The problem :: Could you set down exactly the lines that start at the one containing "armchair: (116, 188) -> (168, 44), turned 74" and end at the final line of the material below?
════
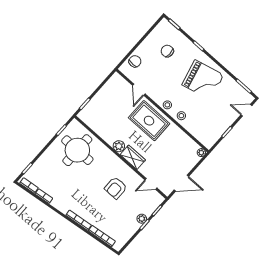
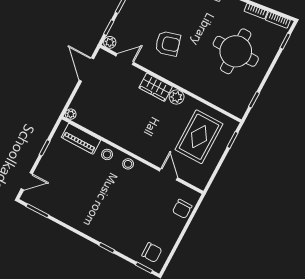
chair: (167, 51) -> (152, 252), moved
grand piano: (203, 80) -> (91, 206), removed
rug: (149, 121) -> (199, 137), moved, turned 90
piano: (198, 132) -> (81, 139), added
round table: (77, 150) -> (236, 51), moved
door: (181, 183) -> (86, 70), hinge flipped
armchair: (116, 188) -> (168, 44), turned 74
plant: (142, 219) -> (110, 42), moved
════
Exercise result ::
armchair: (116, 188) -> (168, 44), turned 74
plant: (142, 219) -> (110, 42), moved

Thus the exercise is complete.